> Task directions
When a picture appears among the records, leave it out, and copy all else exactly.

Start of Dataset

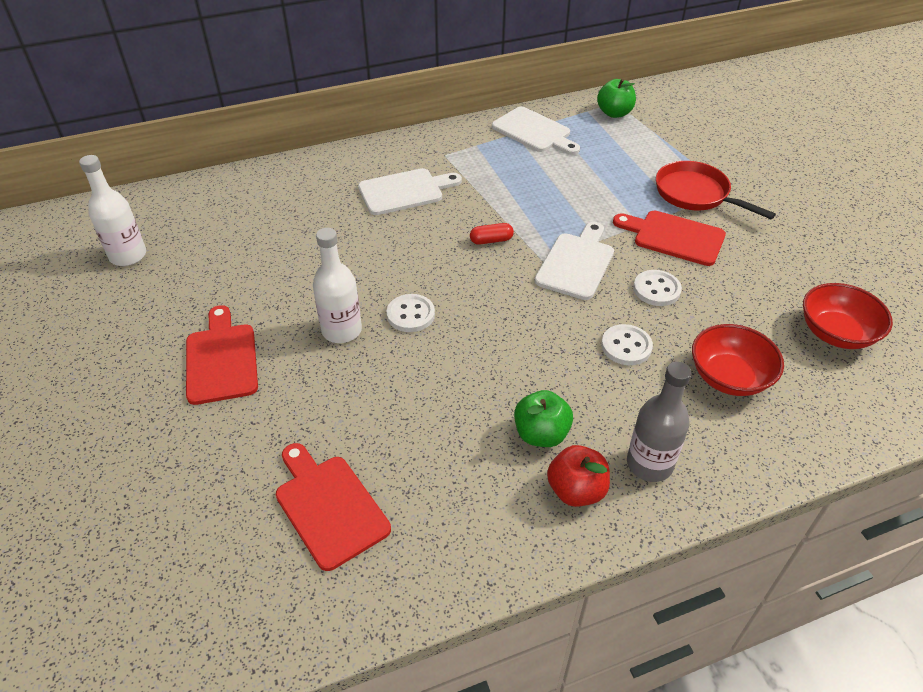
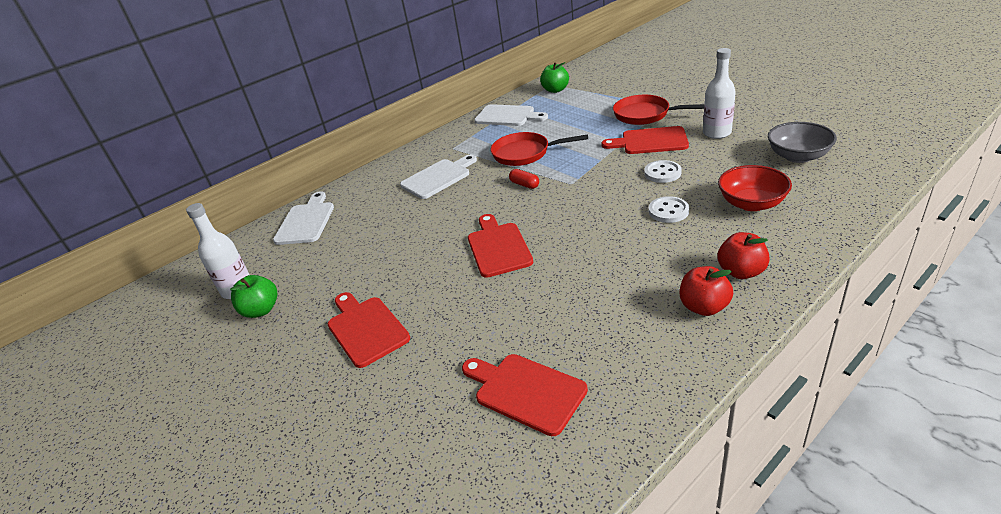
camera: 15 degrees left, 10 degrees down
white bottle [313,228,362,343] -> white bottle moved to [703,48,736,139]
white button [387,294,435,332] -> red cutting board [468,214,533,278]
red capsule [470,223,514,245] -> red capsule turned 75 degrees clockwise [509,169,539,189]
green apple [514,390,573,447] -> green apple moved to [230,275,277,318]
white cutting board [534,222,614,300] -> white cutting board moved to [273,192,334,245]
grey bottle [627,362,691,482] -> red apple [717,232,770,279]
red bowl [803,283,893,349] -> grey bowl [768,122,837,163]
none -> red pan [491,132,588,166]

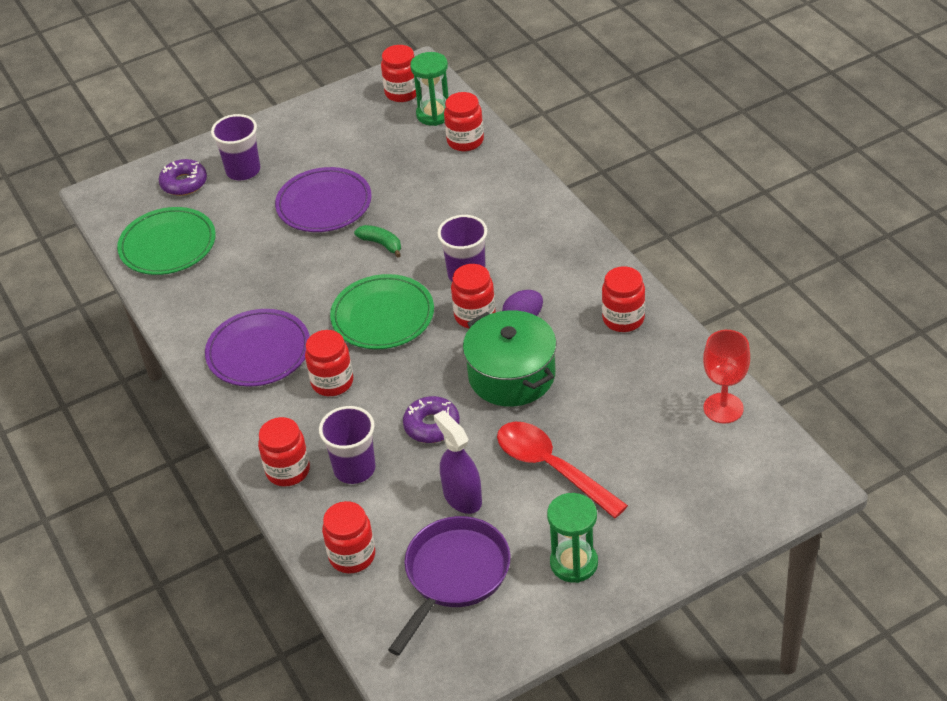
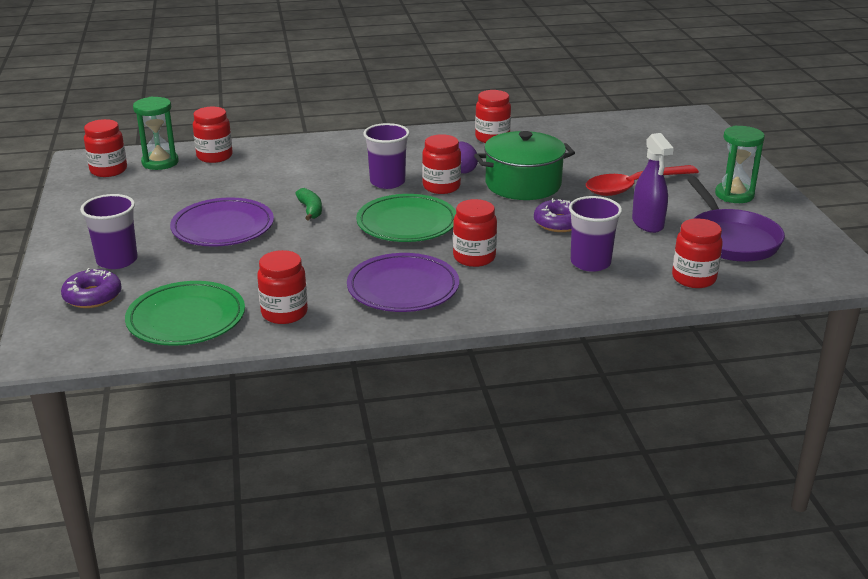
camera: 75 degrees left, 15 degrees down
red jar [258,417,310,487] -> red jar moved to [257,250,308,324]
green banana [354,225,401,258] -> green banana turned 105 degrees clockwise [295,188,322,220]
purple pan [388,516,511,656] -> purple pan turned 150 degrees counterclockwise [688,177,785,262]
purple spray bottle [434,411,482,514] -> purple spray bottle turned 90 degrees counterclockwise [632,133,674,233]
red goblet [703,330,750,423] -> none

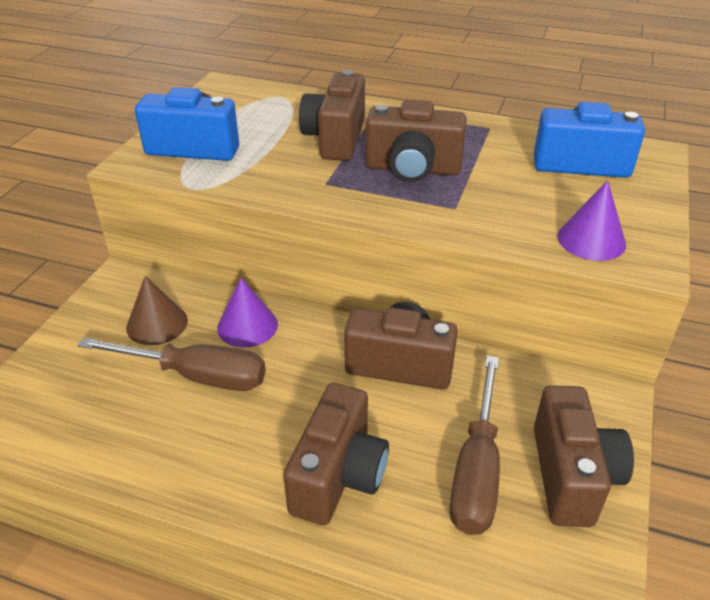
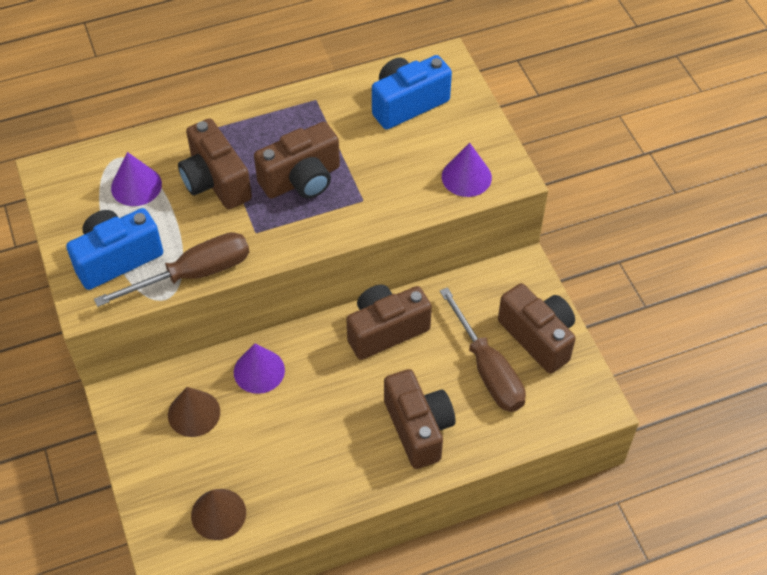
camera: 40 degrees left, 15 degrees up
brown screwdriver [77,337,266,391] -> brown screwdriver moved to [94,232,249,307]
none -> purple cone [111,152,162,206]
none -> brown cone [191,489,246,540]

End of Dataset

> Answer box
camera: 15 degrees left, 10 degrees down
white bottle [313,228,362,343] -> white bottle moved to [703,48,736,139]
white button [387,294,435,332] -> red cutting board [468,214,533,278]
red capsule [470,223,514,245] -> red capsule turned 75 degrees clockwise [509,169,539,189]
green apple [514,390,573,447] -> green apple moved to [230,275,277,318]
white cutting board [534,222,614,300] -> white cutting board moved to [273,192,334,245]
grey bottle [627,362,691,482] -> red apple [717,232,770,279]
red bowl [803,283,893,349] -> grey bowl [768,122,837,163]
none -> red pan [491,132,588,166]

camera: 75 degrees left, 15 degrees down
red jar [258,417,310,487] -> red jar moved to [257,250,308,324]
green banana [354,225,401,258] -> green banana turned 105 degrees clockwise [295,188,322,220]
purple pan [388,516,511,656] -> purple pan turned 150 degrees counterclockwise [688,177,785,262]
purple spray bottle [434,411,482,514] -> purple spray bottle turned 90 degrees counterclockwise [632,133,674,233]
red goblet [703,330,750,423] -> none

camera: 40 degrees left, 15 degrees up
brown screwdriver [77,337,266,391] -> brown screwdriver moved to [94,232,249,307]
none -> purple cone [111,152,162,206]
none -> brown cone [191,489,246,540]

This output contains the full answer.